The problem:
Give back the records below exactly, omitting the pictures.

*** Opening Exercise data ***

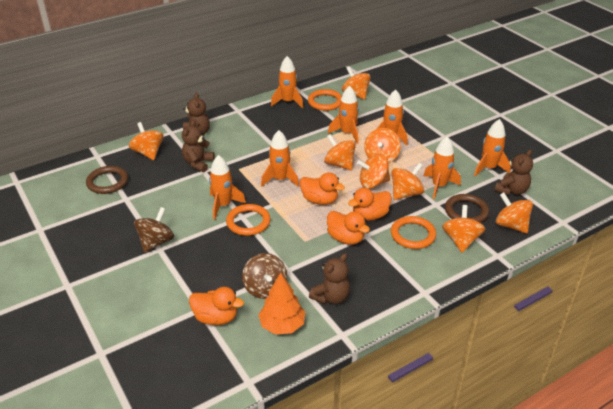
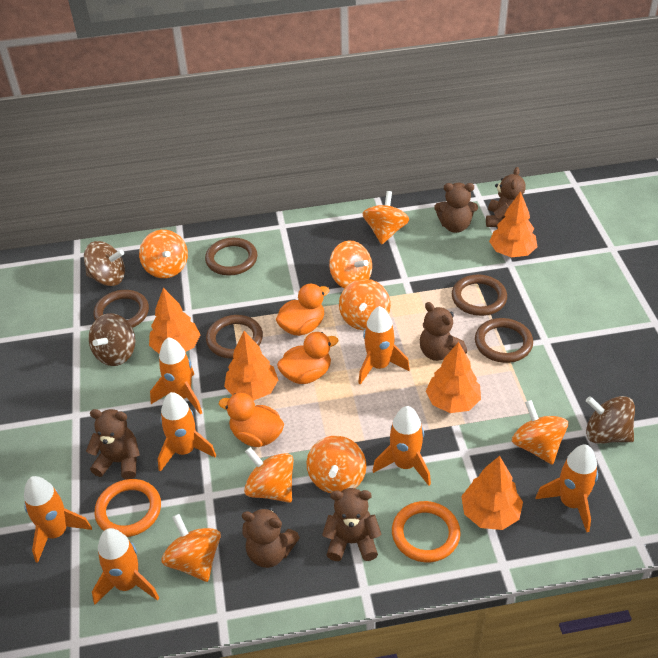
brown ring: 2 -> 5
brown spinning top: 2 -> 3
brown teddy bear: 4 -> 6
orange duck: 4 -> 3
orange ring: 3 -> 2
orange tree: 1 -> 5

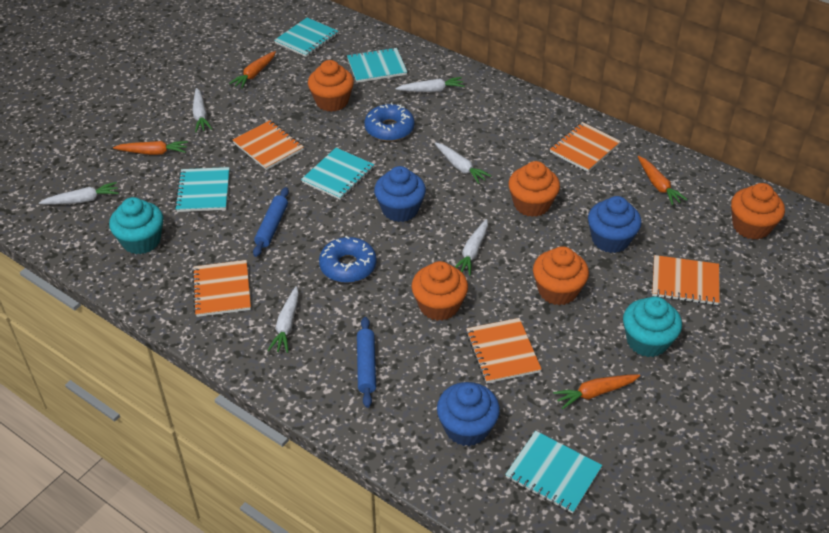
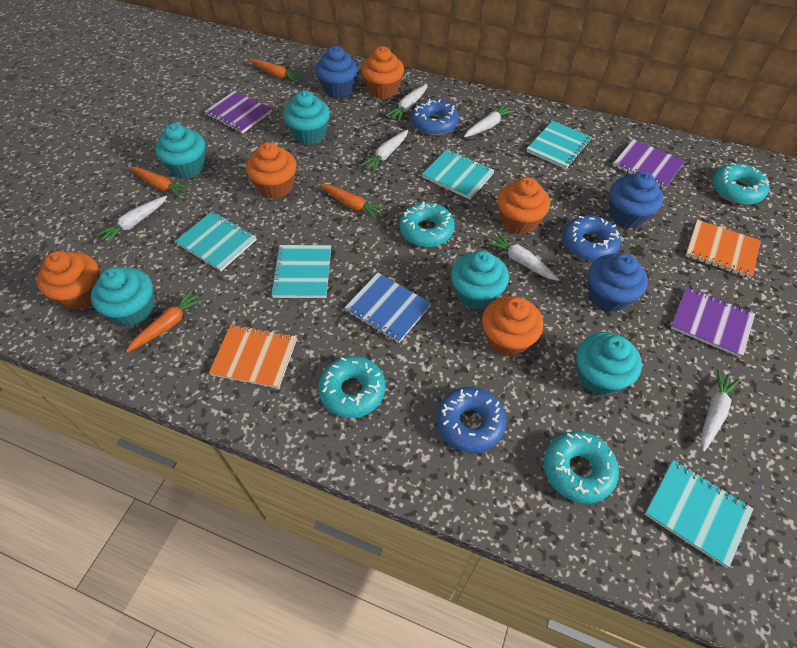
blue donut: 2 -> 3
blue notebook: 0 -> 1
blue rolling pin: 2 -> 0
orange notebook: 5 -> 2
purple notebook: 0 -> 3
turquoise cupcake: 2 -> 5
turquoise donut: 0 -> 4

*** Closing Exercise data ***

Result of the task:
brown ring: 2 -> 5
brown spinning top: 2 -> 3
brown teddy bear: 4 -> 6
orange duck: 4 -> 3
orange ring: 3 -> 2
orange tree: 1 -> 5

blue donut: 2 -> 3
blue notebook: 0 -> 1
blue rolling pin: 2 -> 0
orange notebook: 5 -> 2
purple notebook: 0 -> 3
turquoise cupcake: 2 -> 5
turquoise donut: 0 -> 4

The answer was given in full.